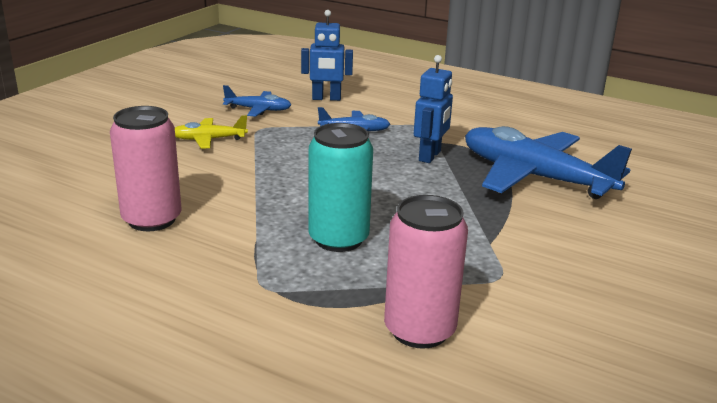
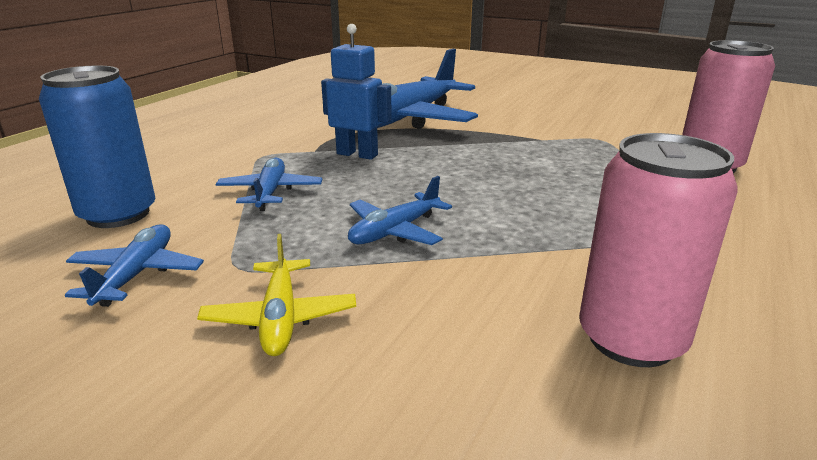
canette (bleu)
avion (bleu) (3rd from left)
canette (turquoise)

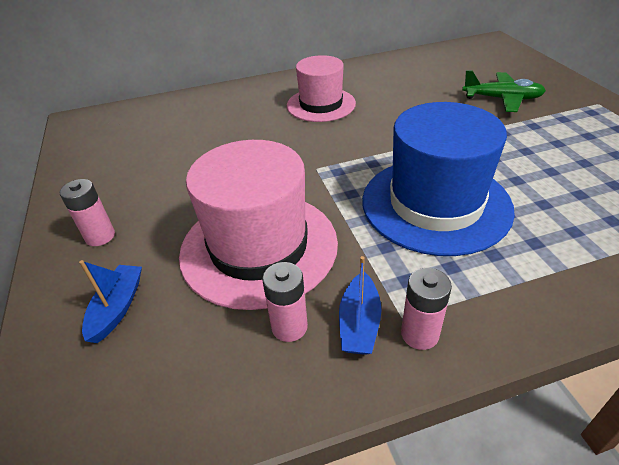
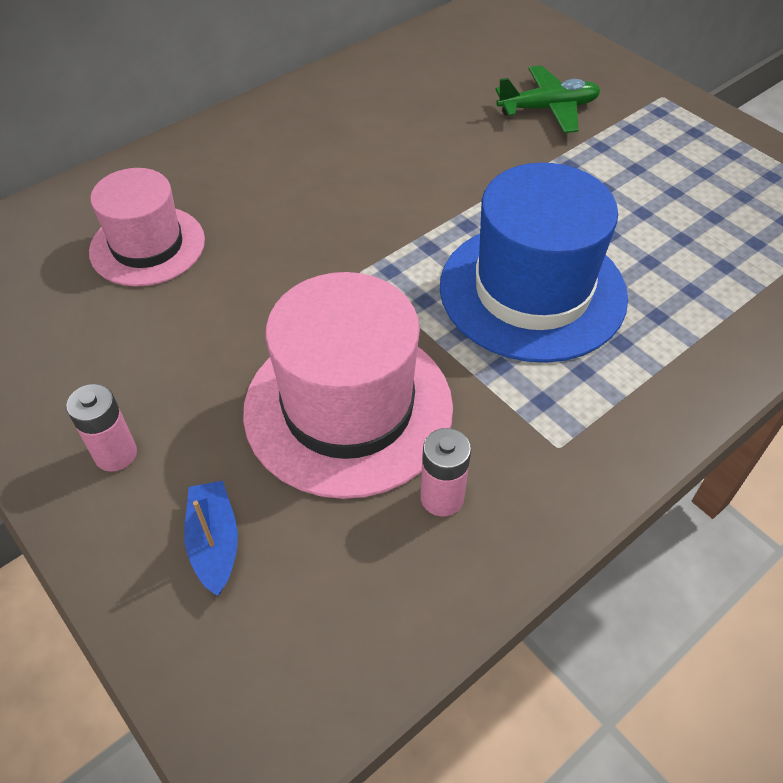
chapeau (rose) (1st from left)
bateau (bleu) (2nd from left in the first image)
pile (rose) (3rd from left in the first image)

..............................

Your task is to copy each line from the material above that includes the word "first".

bateau (bleu) (2nd from left in the first image)
pile (rose) (3rd from left in the first image)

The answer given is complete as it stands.